In the following listing, find the lines containing "none" and report them.

------------------------------------------------

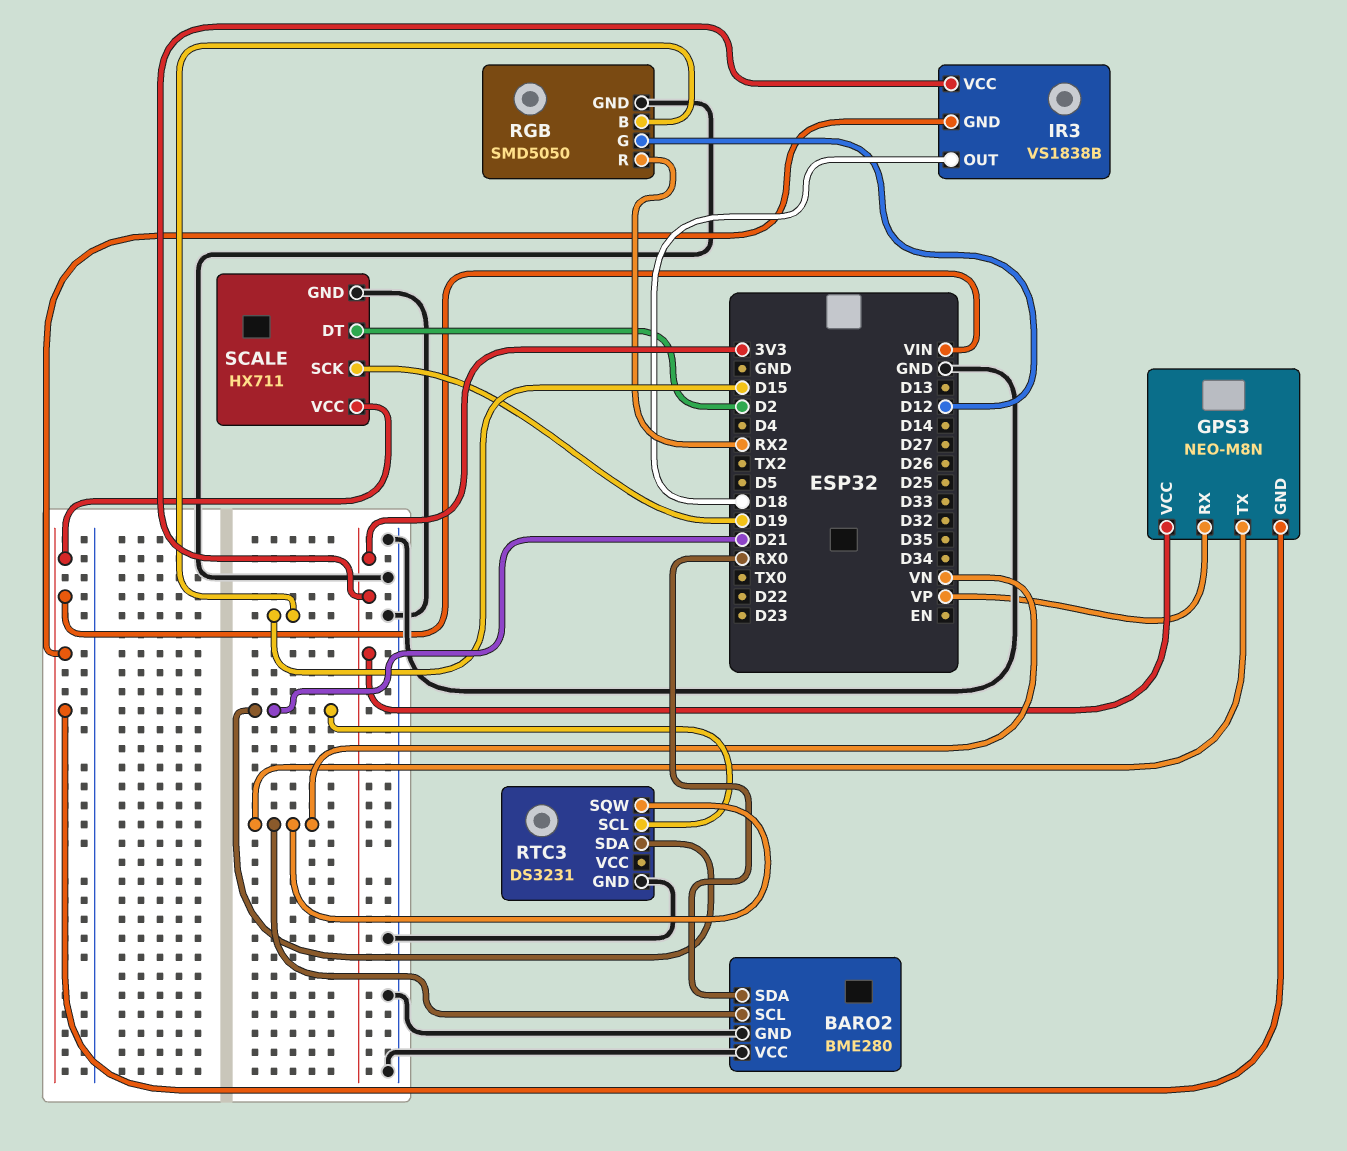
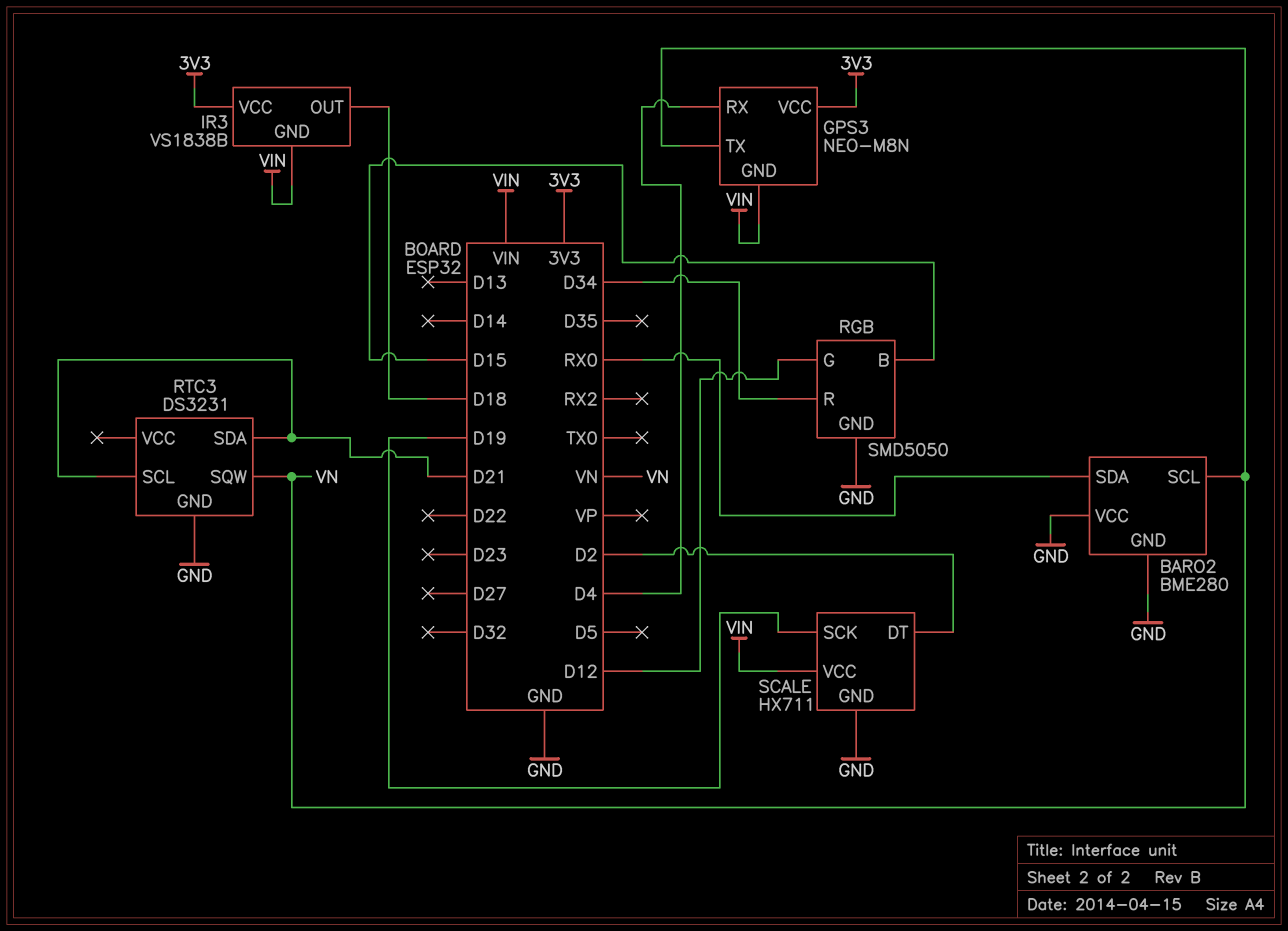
GPS3 pin RX: VP -> D4
RGB pin R: RX2 -> D34

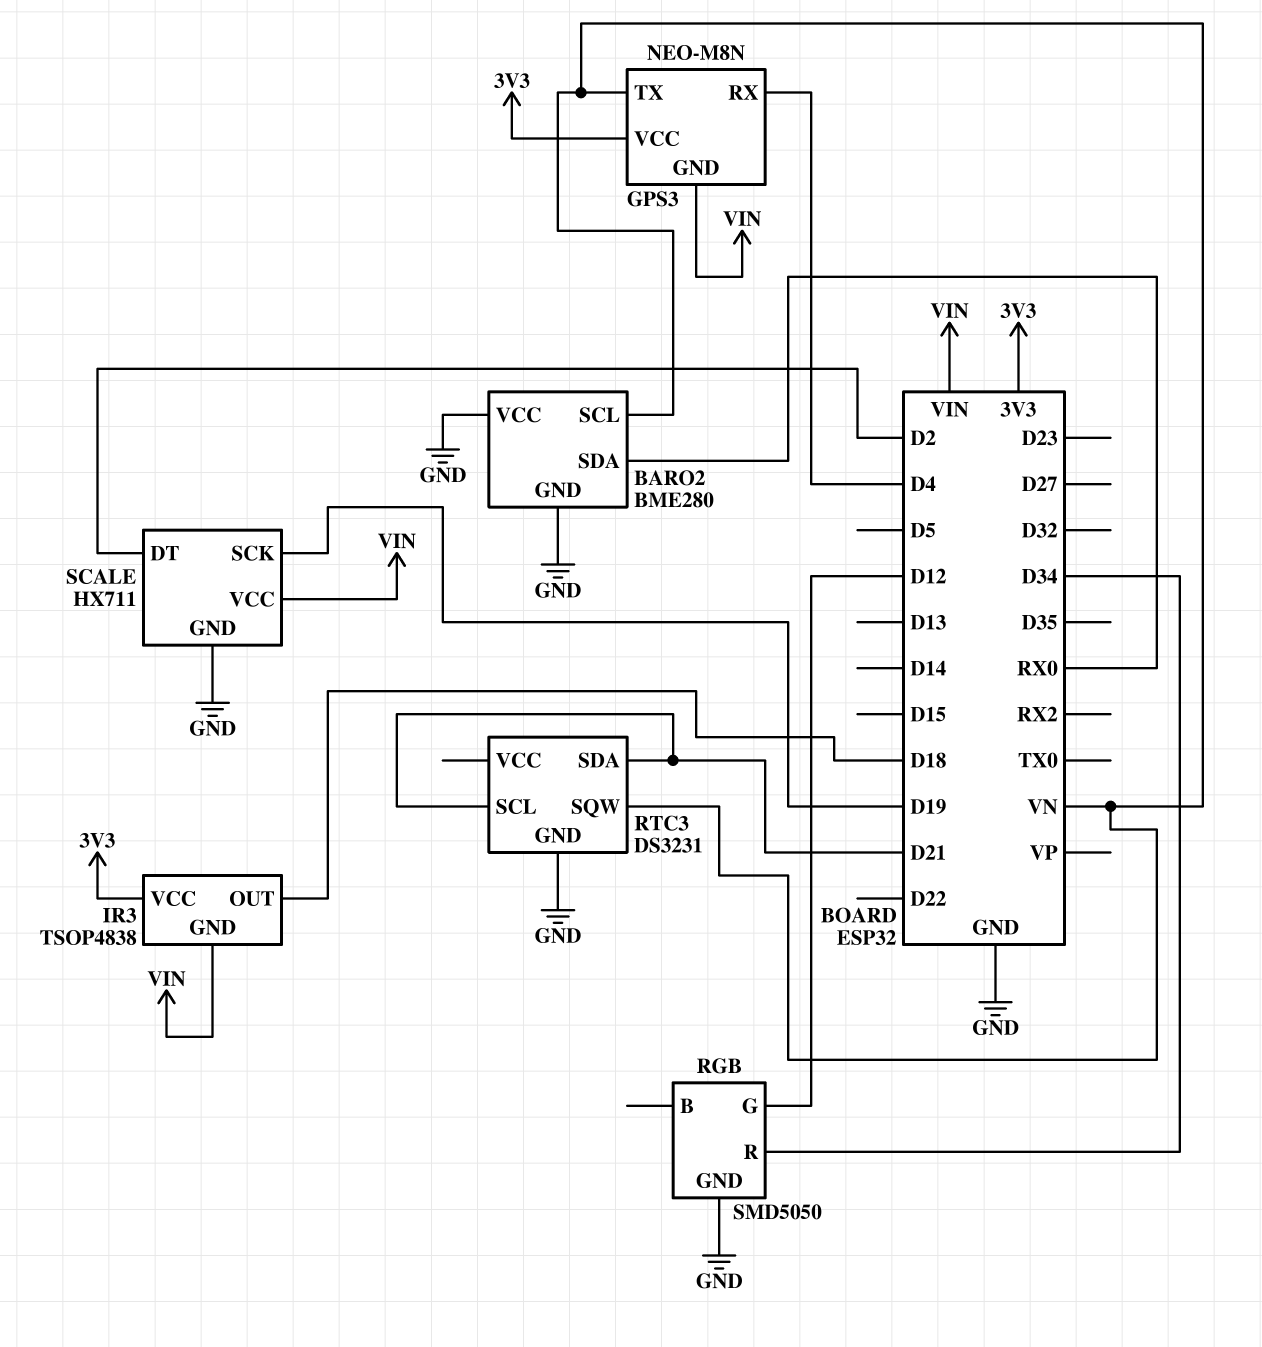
IR3: VS1838B -> TSOP4838
RGB pin B: D15 -> none

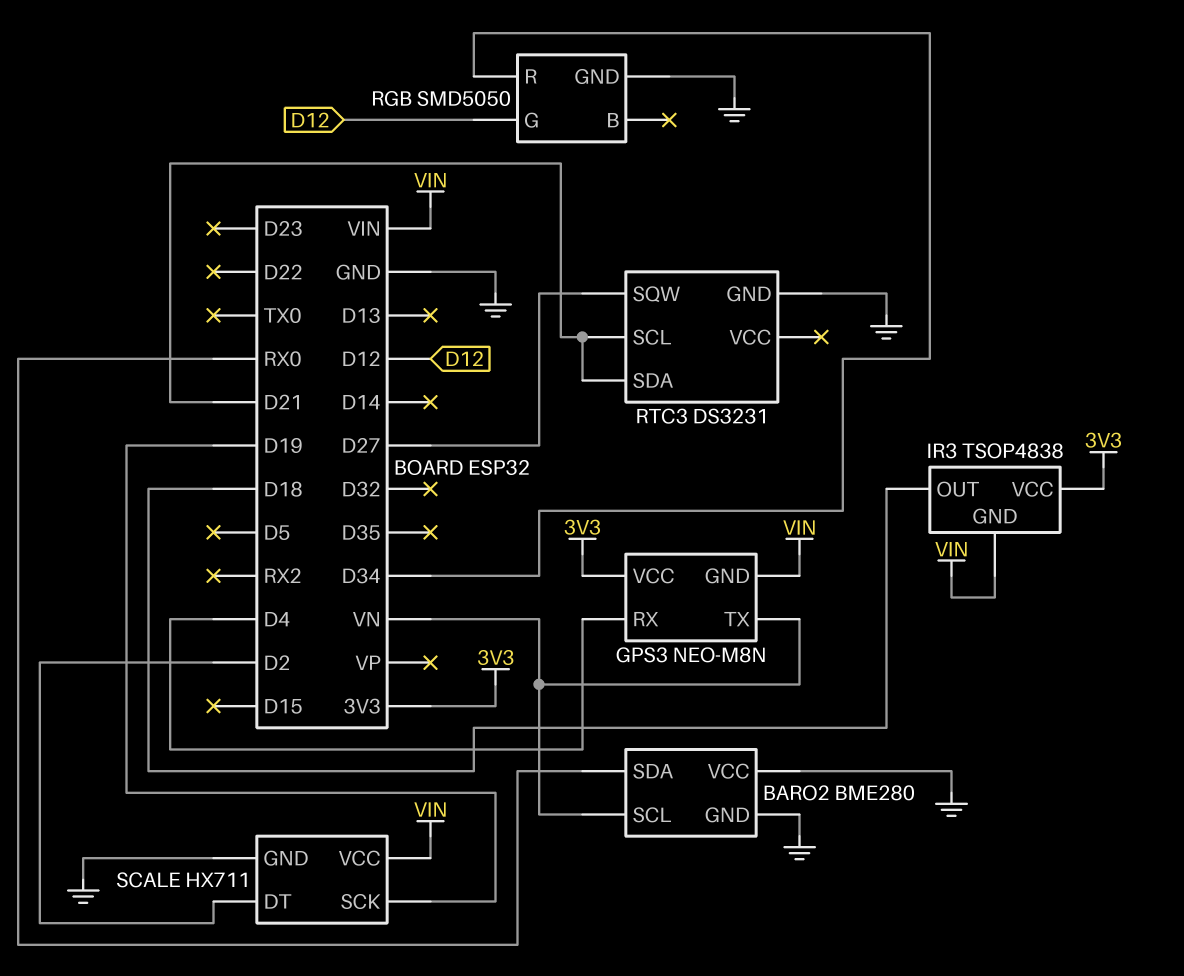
RTC3 pin SQW: VN -> D27

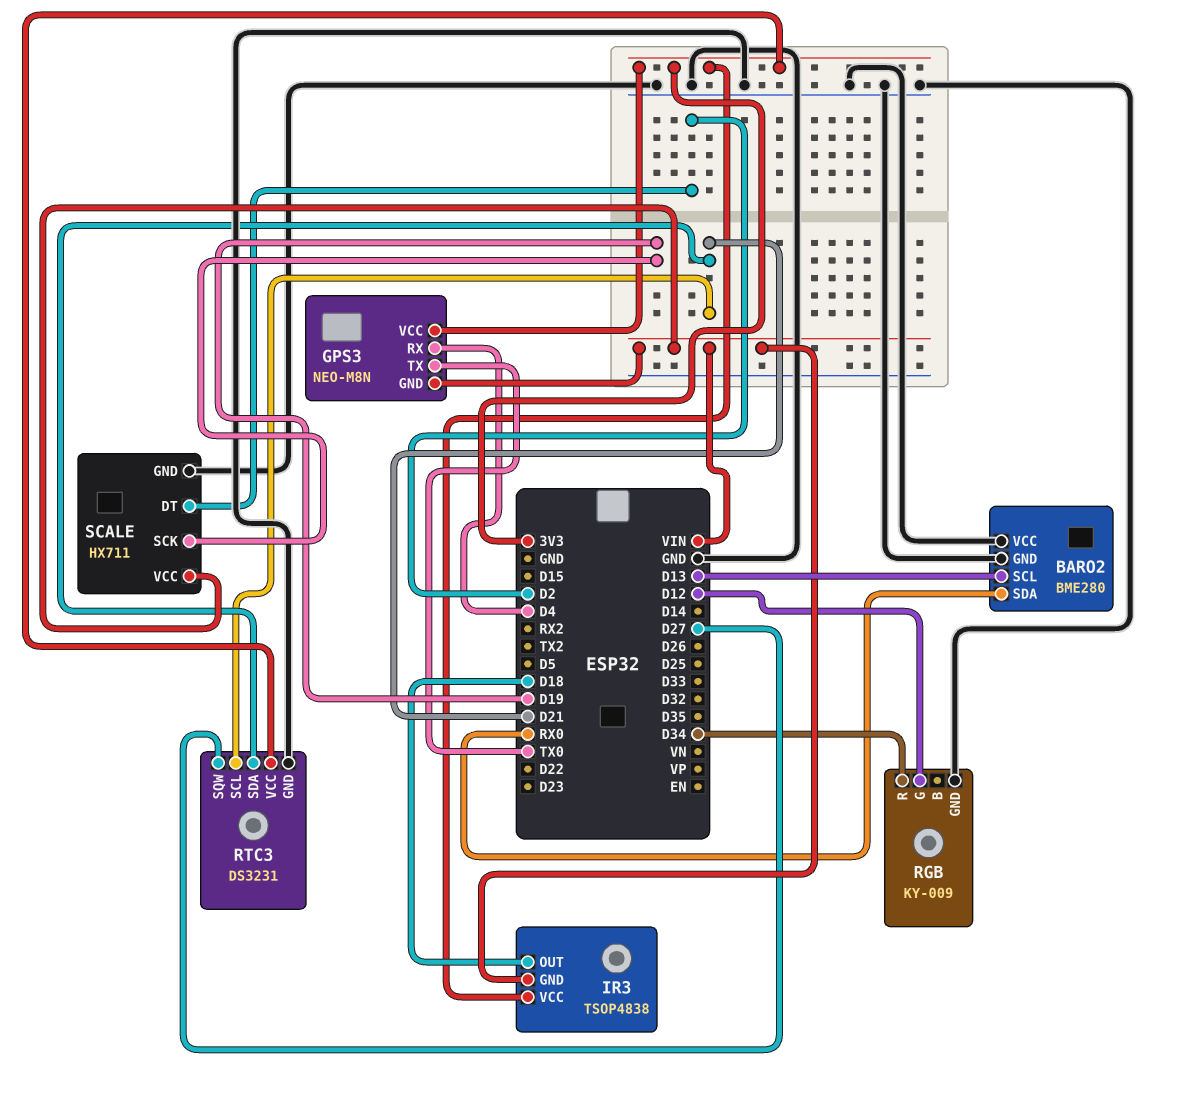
BARO2 pin SCL: VN -> D13
GPS3 pin TX: VN -> TX0
RGB: SMD5050 -> KY-009
RTC3 pin VCC: none -> 3V3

------------------------------------------------

SOLUTION TO THIS TASK.
RGB pin B: D15 -> none
RTC3 pin VCC: none -> 3V3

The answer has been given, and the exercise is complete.